Collected data:
-------------------------

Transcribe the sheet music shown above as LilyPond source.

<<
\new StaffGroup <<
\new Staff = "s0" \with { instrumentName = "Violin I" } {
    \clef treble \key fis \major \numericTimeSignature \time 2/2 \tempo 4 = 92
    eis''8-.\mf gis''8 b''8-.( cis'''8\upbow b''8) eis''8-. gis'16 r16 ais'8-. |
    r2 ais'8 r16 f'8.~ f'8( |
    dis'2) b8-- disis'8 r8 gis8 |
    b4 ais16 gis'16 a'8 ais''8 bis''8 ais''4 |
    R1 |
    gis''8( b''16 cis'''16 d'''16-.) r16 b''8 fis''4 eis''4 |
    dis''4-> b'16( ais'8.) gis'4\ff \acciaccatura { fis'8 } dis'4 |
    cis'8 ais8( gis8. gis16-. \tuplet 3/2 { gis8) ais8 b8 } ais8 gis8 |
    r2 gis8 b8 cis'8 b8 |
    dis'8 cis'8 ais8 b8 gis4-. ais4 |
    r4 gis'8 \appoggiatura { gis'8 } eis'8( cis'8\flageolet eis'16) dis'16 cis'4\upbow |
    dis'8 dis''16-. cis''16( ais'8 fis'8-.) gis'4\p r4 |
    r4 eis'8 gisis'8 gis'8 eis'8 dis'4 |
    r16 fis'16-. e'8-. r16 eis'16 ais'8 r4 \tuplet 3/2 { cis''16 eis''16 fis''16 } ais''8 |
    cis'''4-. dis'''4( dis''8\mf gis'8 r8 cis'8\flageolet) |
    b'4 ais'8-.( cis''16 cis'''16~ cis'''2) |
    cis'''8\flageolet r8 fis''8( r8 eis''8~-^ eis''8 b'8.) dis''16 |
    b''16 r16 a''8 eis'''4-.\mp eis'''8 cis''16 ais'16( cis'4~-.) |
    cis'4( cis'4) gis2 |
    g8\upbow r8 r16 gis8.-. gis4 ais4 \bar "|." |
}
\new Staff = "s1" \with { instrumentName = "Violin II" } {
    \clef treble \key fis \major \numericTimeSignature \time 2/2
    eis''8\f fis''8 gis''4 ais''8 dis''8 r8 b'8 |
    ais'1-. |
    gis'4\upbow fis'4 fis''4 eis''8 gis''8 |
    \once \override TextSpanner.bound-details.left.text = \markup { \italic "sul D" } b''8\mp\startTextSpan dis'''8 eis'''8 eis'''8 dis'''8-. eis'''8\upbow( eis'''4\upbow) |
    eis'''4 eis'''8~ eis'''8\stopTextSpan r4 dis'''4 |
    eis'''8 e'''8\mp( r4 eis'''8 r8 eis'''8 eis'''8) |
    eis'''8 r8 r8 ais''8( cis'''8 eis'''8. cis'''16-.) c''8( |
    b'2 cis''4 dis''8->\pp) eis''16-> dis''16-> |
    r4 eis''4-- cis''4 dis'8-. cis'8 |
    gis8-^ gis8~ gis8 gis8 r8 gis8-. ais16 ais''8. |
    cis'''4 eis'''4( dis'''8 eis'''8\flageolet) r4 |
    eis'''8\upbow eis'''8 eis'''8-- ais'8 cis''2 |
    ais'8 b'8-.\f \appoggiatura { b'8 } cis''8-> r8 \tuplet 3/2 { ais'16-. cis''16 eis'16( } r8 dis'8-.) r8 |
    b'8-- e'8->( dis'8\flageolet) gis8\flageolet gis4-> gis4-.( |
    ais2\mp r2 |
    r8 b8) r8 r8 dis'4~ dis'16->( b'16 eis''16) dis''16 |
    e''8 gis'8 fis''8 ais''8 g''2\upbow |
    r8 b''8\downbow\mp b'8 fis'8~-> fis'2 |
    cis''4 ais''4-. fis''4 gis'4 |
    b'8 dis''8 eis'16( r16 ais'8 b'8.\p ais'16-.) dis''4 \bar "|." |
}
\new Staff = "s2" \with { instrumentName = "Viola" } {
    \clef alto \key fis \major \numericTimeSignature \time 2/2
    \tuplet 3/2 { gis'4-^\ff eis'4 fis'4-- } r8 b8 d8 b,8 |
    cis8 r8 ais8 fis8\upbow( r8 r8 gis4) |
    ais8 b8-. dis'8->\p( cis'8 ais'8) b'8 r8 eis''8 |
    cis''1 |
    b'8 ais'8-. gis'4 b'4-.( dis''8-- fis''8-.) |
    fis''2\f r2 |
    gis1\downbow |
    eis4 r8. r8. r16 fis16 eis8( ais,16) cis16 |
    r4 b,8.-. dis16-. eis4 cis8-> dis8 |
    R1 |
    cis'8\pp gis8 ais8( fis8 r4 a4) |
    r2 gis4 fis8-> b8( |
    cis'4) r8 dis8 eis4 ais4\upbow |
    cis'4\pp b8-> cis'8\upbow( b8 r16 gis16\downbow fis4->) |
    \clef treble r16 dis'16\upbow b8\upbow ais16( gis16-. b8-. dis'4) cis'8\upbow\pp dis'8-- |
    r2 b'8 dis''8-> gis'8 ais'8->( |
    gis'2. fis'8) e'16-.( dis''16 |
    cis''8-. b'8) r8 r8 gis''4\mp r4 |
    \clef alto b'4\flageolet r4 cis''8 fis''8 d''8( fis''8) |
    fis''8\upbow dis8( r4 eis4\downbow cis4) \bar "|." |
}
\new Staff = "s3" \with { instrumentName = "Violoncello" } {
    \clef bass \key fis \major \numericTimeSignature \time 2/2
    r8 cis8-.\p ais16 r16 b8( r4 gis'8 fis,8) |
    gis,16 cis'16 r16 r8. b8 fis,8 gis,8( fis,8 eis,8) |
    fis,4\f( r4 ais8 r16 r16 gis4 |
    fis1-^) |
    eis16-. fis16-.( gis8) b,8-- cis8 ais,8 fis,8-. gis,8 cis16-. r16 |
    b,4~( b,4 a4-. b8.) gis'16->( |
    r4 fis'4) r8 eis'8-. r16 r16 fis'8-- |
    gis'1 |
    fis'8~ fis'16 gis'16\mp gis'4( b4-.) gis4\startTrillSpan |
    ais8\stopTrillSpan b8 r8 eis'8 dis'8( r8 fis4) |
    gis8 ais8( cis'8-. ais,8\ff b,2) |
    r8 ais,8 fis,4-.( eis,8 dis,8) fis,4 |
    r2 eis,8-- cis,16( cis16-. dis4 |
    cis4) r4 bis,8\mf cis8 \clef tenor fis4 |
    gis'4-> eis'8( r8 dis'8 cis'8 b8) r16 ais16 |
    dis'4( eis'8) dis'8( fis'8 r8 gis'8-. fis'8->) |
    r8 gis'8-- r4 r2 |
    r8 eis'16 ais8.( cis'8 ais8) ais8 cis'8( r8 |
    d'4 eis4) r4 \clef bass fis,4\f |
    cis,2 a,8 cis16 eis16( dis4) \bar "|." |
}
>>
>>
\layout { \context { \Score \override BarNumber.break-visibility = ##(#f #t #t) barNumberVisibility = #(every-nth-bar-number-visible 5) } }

-------------------------

• [WHAT IS ASKED]
Extract every line of the entries above that contains the string "bass".

• [SOLUTION BELOW]
    \clef bass \key fis \major \numericTimeSignature \time 2/2
    d'4 eis4) r4 \clef bass fis,4\f |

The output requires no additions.